BEGIN

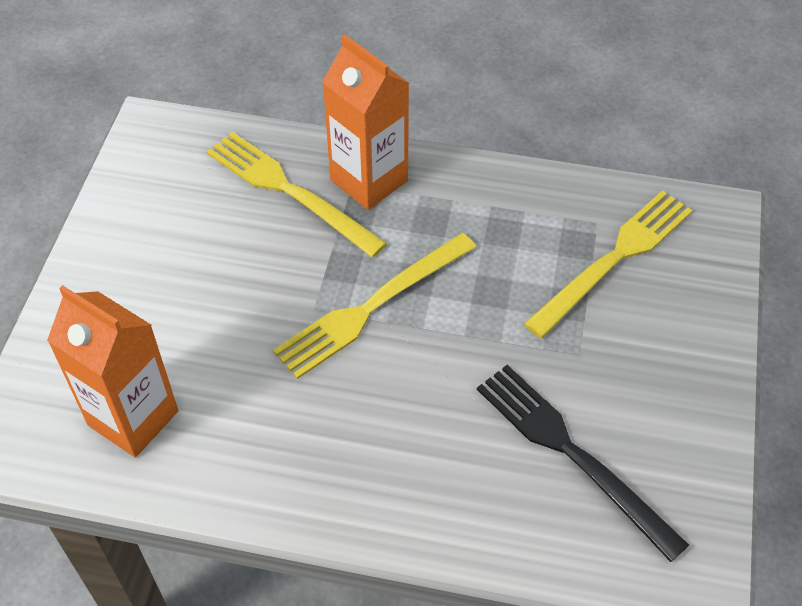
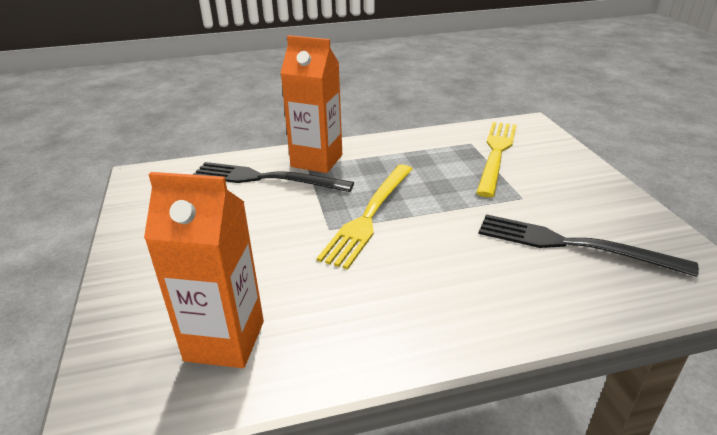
camera: 25 degrees left, 20 degrees down
(289, 191) = (266, 178): yellow fork -> black fork

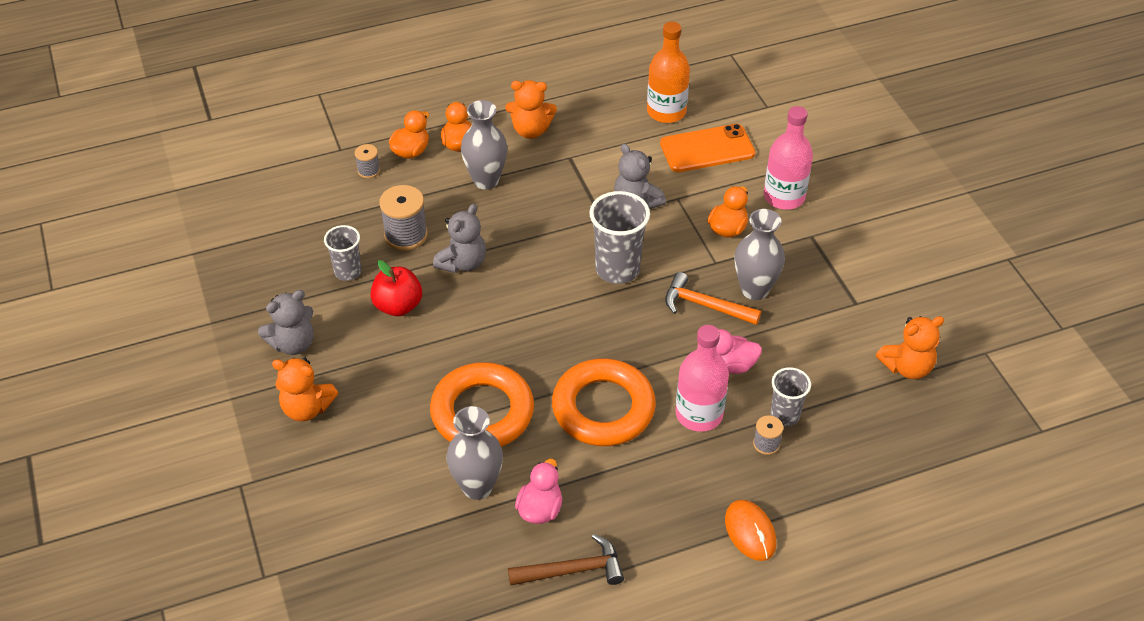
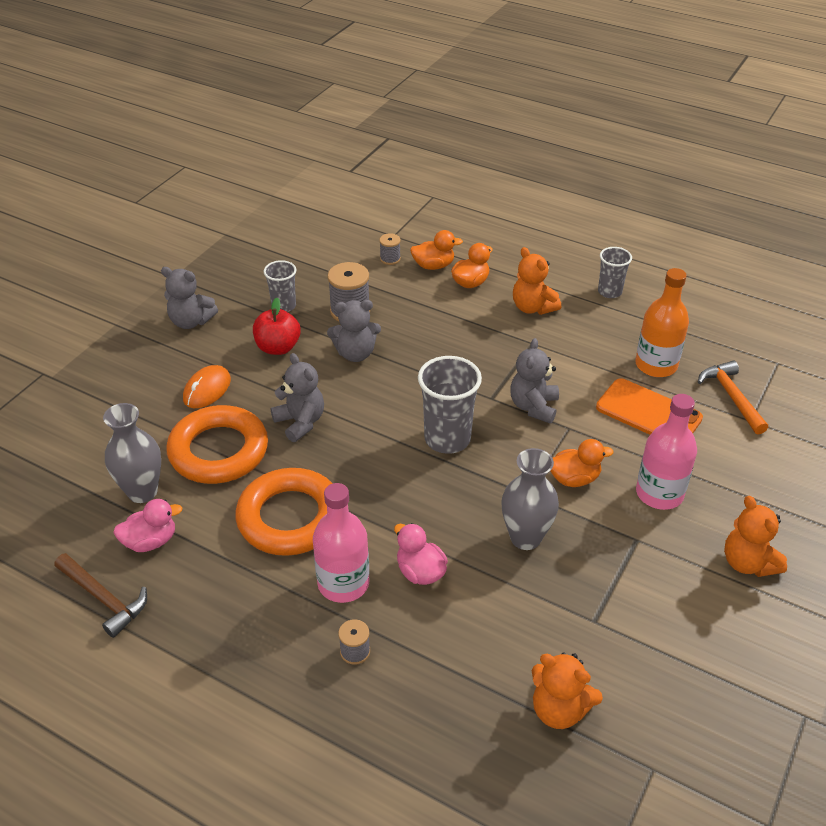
camera: 50 degrees right, 5 degrees down
(307, 408) = (138, 362): orange teddy bear -> orange teddy bear (748, 563)
(486, 180) = (452, 316): grey vase -> none
(505, 343) = (300, 422): none -> grey teddy bear
(704, 305) = (469, 515): orange hammer -> orange hammer (731, 397)
(750, 532) = (242, 699): orange mouse -> orange mouse (207, 389)
(785, 415) = (401, 646): grey cup -> grey cup (609, 292)

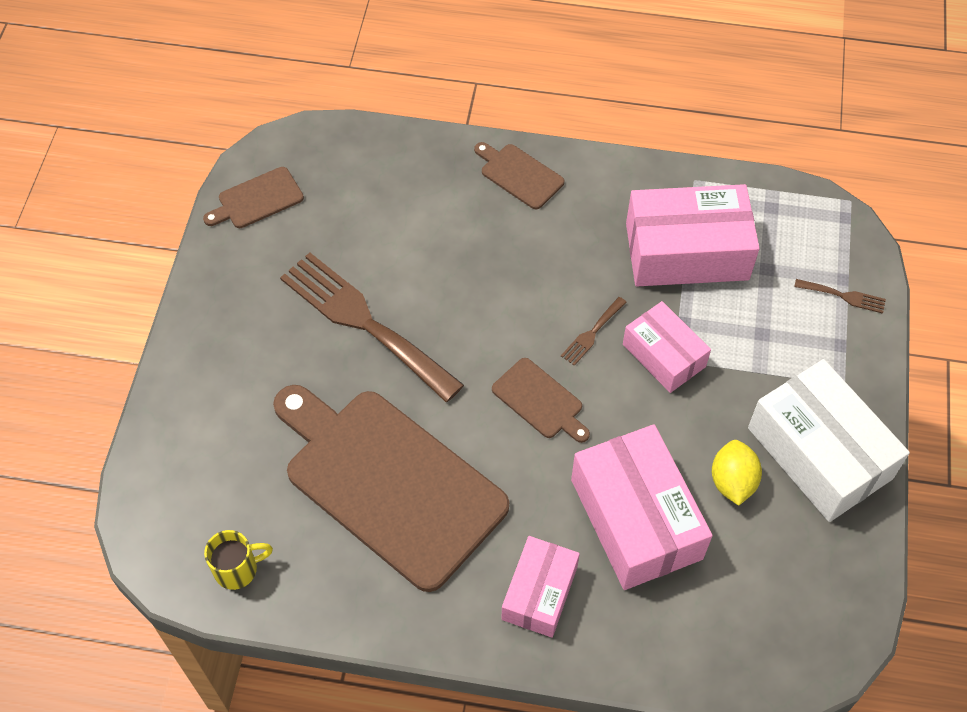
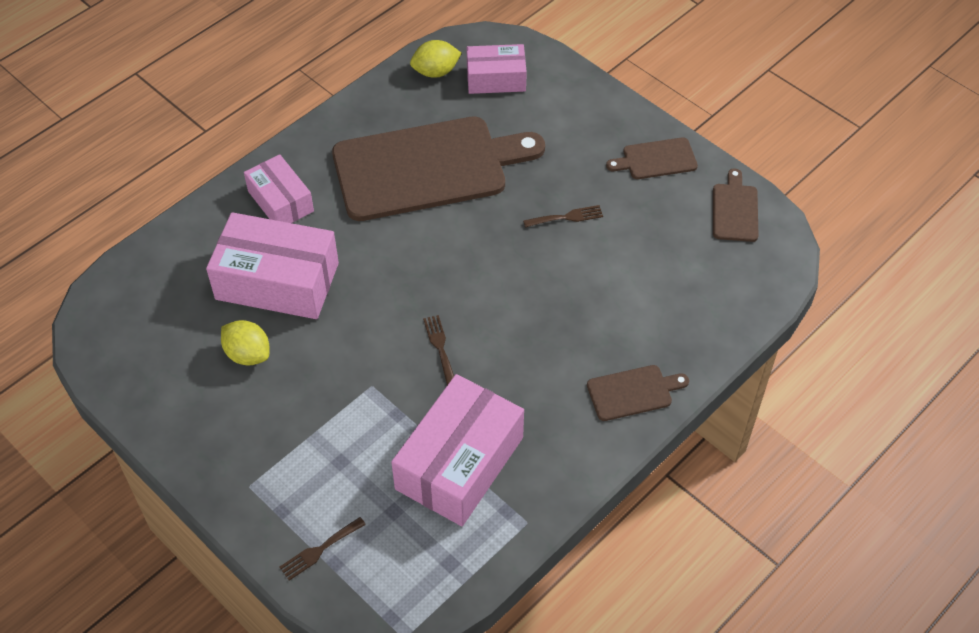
camera: 125 degrees right, 5 degrees down
(237, 569) = (435, 72): yellow mug -> yellow lemon
(364, 322) = (567, 217): brown fork -> brown fork, size x0.41
(540, 401) = (413, 281): brown cutting board -> brown cutting board (656, 159)
(664, 355) = (381, 381): pink box -> pink box (496, 79)
(819, 453) = (215, 425): white box -> none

END

▶ [About this exercise]: Exactly one number is the answer: how many lines of the entries contain the string "degrees".

▶ [Exercise answer]: 3